Your task
Format the rows below as a JSON list of strings, with one string per line and no entries for blank lines.

Material for this exercise
---+---

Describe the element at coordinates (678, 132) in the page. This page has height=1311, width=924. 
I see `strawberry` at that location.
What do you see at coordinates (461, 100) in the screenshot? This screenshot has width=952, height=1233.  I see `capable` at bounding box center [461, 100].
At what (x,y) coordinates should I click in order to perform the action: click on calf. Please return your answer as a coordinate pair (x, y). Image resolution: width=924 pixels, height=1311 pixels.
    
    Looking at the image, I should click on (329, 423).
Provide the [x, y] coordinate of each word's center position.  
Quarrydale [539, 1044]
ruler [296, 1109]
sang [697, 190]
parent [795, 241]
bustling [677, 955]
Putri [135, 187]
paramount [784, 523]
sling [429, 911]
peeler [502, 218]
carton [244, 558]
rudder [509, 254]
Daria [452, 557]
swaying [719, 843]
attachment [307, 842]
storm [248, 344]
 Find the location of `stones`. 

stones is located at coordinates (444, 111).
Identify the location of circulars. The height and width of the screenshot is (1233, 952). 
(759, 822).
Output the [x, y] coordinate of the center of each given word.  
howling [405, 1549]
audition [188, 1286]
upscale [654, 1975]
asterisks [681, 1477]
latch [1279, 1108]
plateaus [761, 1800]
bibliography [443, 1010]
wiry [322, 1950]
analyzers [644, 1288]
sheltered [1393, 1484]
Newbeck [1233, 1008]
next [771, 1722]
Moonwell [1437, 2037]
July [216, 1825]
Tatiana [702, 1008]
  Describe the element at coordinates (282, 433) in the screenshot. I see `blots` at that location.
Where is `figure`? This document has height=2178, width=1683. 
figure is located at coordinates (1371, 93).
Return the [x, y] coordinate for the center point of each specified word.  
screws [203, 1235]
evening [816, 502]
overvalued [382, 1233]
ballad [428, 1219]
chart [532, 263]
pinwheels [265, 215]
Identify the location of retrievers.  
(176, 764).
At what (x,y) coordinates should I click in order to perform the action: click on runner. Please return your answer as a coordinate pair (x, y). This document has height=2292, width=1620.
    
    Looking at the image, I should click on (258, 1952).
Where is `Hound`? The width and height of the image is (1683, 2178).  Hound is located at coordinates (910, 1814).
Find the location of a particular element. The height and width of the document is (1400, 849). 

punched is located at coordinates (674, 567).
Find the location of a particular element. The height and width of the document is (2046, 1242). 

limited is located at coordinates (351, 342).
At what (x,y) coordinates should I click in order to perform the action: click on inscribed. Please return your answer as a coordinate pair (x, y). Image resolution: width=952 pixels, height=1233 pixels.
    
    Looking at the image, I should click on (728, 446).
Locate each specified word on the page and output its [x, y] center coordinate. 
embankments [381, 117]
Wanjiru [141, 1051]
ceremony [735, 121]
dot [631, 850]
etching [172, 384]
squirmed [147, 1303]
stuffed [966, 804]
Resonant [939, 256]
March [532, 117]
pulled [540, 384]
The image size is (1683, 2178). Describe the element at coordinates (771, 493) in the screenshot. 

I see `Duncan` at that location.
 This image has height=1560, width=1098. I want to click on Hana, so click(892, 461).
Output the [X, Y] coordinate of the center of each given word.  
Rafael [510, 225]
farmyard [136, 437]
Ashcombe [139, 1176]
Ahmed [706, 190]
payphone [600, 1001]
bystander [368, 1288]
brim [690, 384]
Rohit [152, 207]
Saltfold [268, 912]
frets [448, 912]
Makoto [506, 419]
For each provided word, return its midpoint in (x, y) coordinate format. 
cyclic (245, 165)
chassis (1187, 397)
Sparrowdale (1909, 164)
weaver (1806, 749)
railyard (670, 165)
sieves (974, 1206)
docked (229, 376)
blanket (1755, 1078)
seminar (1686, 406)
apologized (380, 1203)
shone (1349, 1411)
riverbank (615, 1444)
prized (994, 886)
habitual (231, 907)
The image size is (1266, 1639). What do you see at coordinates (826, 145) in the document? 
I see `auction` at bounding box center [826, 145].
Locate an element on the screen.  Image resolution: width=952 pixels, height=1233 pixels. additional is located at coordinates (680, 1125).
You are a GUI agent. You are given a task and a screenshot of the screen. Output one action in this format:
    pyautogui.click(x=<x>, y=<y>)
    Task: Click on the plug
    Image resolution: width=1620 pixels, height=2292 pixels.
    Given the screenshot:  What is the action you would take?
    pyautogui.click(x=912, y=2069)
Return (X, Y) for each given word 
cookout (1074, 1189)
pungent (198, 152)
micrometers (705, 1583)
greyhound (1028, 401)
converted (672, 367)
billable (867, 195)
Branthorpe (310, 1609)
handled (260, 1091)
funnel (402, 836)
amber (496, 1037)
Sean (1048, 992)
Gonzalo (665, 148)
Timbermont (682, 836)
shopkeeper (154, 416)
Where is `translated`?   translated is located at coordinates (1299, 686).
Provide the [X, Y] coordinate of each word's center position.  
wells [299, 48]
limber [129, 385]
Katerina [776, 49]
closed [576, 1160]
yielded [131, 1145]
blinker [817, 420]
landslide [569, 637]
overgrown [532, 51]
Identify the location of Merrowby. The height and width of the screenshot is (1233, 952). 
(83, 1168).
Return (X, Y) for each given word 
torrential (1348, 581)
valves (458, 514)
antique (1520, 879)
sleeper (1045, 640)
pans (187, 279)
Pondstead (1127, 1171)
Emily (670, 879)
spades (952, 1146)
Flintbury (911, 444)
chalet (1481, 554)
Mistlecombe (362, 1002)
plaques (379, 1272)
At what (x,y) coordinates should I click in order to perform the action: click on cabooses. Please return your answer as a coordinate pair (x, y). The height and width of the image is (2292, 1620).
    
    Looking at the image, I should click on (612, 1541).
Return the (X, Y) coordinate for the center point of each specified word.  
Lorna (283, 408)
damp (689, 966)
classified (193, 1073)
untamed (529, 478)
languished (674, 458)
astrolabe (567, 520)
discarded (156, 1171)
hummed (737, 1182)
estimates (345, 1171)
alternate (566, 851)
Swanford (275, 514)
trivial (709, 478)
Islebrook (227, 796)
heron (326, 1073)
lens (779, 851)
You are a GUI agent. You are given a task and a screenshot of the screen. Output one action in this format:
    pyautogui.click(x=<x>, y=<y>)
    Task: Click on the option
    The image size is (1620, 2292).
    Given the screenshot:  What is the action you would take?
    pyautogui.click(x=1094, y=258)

---+---

Written response
[
  "Describe the element at coordinates (678, 132) in the page. This page has height=1311, width=924. ",
  "I see `strawberry` at that location.",
  "What do you see at coordinates (461, 100) in the screenshot? This screenshot has width=952, height=1233.  I see `capable` at bounding box center [461, 100].",
  "At what (x,y) coordinates should I click in order to perform the action: click on calf. Please return your answer as a coordinate pair (x, y). Image resolution: width=924 pixels, height=1311 pixels.",
  "    Looking at the image, I should click on (329, 423).",
  "Provide the [x, y] coordinate of each word's center position.  ",
  "Quarrydale [539, 1044]",
  "ruler [296, 1109]",
  "sang [697, 190]",
  "parent [795, 241]",
  "bustling [677, 955]",
  "Putri [135, 187]",
  "paramount [784, 523]",
  "sling [429, 911]",
  "peeler [502, 218]",
  "carton [244, 558]",
  "rudder [509, 254]",
  "Daria [452, 557]",
  "swaying [719, 843]",
  "attachment [307, 842]",
  "storm [248, 344]",
  " Find the location of `stones`. ",
  "stones is located at coordinates (444, 111).",
  "Identify the location of circulars. The height and width of the screenshot is (1233, 952). ",
  "(759, 822).",
  "Output the [x, y] coordinate of the center of each given word.  ",
  "howling [405, 1549]",
  "audition [188, 1286]",
  "upscale [654, 1975]",
  "asterisks [681, 1477]",
  "latch [1279, 1108]",
  "plateaus [761, 1800]",
  "bibliography [443, 1010]",
  "wiry [322, 1950]",
  "analyzers [644, 1288]",
  "sheltered [1393, 1484]",
  "Newbeck [1233, 1008]",
  "next [771, 1722]",
  "Moonwell [1437, 2037]",
  "July [216, 1825]",
  "Tatiana [702, 1008]",
  "  Describe the element at coordinates (282, 433) in the screenshot. I see `blots` at that location.",
  "Where is `figure`? This document has height=2178, width=1683. ",
  "figure is located at coordinates (1371, 93).",
  "Return the [x, y] coordinate for the center point of each specified word.  ",
  "screws [203, 1235]",
  "evening [816, 502]",
  "overvalued [382, 1233]",
  "ballad [428, 1219]",
  "chart [532, 263]",
  "pinwheels [265, 215]",
  "Identify the location of retrievers.  ",
  "(176, 764).",
  "At what (x,y) coordinates should I click in order to perform the action: click on runner. Please return your answer as a coordinate pair (x, y). This document has height=2292, width=1620.",
  "    Looking at the image, I should click on (258, 1952).",
  "Where is `Hound`? The width and height of the image is (1683, 2178).  Hound is located at coordinates (910, 1814).",
  "Find the location of a particular element. The height and width of the document is (1400, 849). ",
  "punched is located at coordinates (674, 567).",
  "Find the location of a particular element. The height and width of the document is (2046, 1242). ",
  "limited is located at coordinates (351, 342).",
  "At what (x,y) coordinates should I click in order to perform the action: click on inscribed. Please return your answer as a coordinate pair (x, y). Image resolution: width=952 pixels, height=1233 pixels.",
  "    Looking at the image, I should click on (728, 446).",
  "Locate each specified word on the page and output its [x, y] center coordinate. ",
  "embankments [381, 117]",
  "Wanjiru [141, 1051]",
  "ceremony [735, 121]",
  "dot [631, 850]",
  "etching [172, 384]",
  "squirmed [147, 1303]",
  "stuffed [966, 804]",
  "Resonant [939, 256]",
  "March [532, 117]",
  "pulled [540, 384]",
  "The image size is (1683, 2178). Describe the element at coordinates (771, 493) in the screenshot. ",
  "I see `Duncan` at that location.",
  " This image has height=1560, width=1098. I want to click on Hana, so click(892, 461).",
  "Output the [X, Y] coordinate of the center of each given word.  ",
  "Rafael [510, 225]",
  "farmyard [136, 437]",
  "Ashcombe [139, 1176]",
  "Ahmed [706, 190]",
  "payphone [600, 1001]",
  "bystander [368, 1288]",
  "brim [690, 384]",
  "Rohit [152, 207]",
  "Saltfold [268, 912]",
  "frets [448, 912]",
  "Makoto [506, 419]",
  "For each provided word, return its midpoint in (x, y) coordinate format. ",
  "cyclic (245, 165)",
  "chassis (1187, 397)",
  "Sparrowdale (1909, 164)",
  "weaver (1806, 749)",
  "railyard (670, 165)",
  "sieves (974, 1206)",
  "docked (229, 376)",
  "blanket (1755, 1078)",
  "seminar (1686, 406)",
  "apologized (380, 1203)",
  "shone (1349, 1411)",
  "riverbank (615, 1444)",
  "prized (994, 886)",
  "habitual (231, 907)",
  "The image size is (1266, 1639). What do you see at coordinates (826, 145) in the document? ",
  "I see `auction` at bounding box center [826, 145].",
  "Locate an element on the screen.  Image resolution: width=952 pixels, height=1233 pixels. additional is located at coordinates (680, 1125).",
  "You are a GUI agent. You are given a task and a screenshot of the screen. Output one action in this format:",
  "    pyautogui.click(x=<x>, y=<y>)",
  "    Task: Click on the plug",
  "    Image resolution: width=1620 pixels, height=2292 pixels.",
  "    Given the screenshot:  What is the action you would take?",
  "    pyautogui.click(x=912, y=2069)",
  "Return (X, Y) for each given word ",
  "cookout (1074, 1189)",
  "pungent (198, 152)",
  "micrometers (705, 1583)",
  "greyhound (1028, 401)",
  "converted (672, 367)",
  "billable (867, 195)",
  "Branthorpe (310, 1609)",
  "handled (260, 1091)",
  "funnel (402, 836)",
  "amber (496, 1037)",
  "Sean (1048, 992)",
  "Gonzalo (665, 148)",
  "Timbermont (682, 836)",
  "shopkeeper (154, 416)",
  "Where is `translated`?   translated is located at coordinates (1299, 686).",
  "Provide the [X, Y] coordinate of each word's center position.  ",
  "wells [299, 48]",
  "limber [129, 385]",
  "Katerina [776, 49]",
  "closed [576, 1160]",
  "yielded [131, 1145]",
  "blinker [817, 420]",
  "landslide [569, 637]",
  "overgrown [532, 51]",
  "Identify the location of Merrowby. The height and width of the screenshot is (1233, 952). ",
  "(83, 1168).",
  "Return (X, Y) for each given word ",
  "torrential (1348, 581)",
  "valves (458, 514)",
  "antique (1520, 879)",
  "sleeper (1045, 640)",
  "pans (187, 279)",
  "Pondstead (1127, 1171)",
  "Emily (670, 879)",
  "spades (952, 1146)",
  "Flintbury (911, 444)",
  "chalet (1481, 554)",
  "Mistlecombe (362, 1002)",
  "plaques (379, 1272)",
  "At what (x,y) coordinates should I click in order to perform the action: click on cabooses. Please return your answer as a coordinate pair (x, y). The height and width of the image is (2292, 1620).",
  "    Looking at the image, I should click on (612, 1541).",
  "Return the (X, Y) coordinate for the center point of each specified word.  ",
  "Lorna (283, 408)",
  "damp (689, 966)",
  "classified (193, 1073)",
  "untamed (529, 478)",
  "languished (674, 458)",
  "astrolabe (567, 520)",
  "discarded (156, 1171)",
  "hummed (737, 1182)",
  "estimates (345, 1171)",
  "alternate (566, 851)",
  "Swanford (275, 514)",
  "trivial (709, 478)",
  "Islebrook (227, 796)",
  "heron (326, 1073)",
  "lens (779, 851)",
  "You are a GUI agent. You are given a task and a screenshot of the screen. Output one action in this format:",
  "    pyautogui.click(x=<x>, y=<y>)",
  "    Task: Click on the option",
  "    The image size is (1620, 2292).",
  "    Given the screenshot:  What is the action you would take?",
  "    pyautogui.click(x=1094, y=258)"
]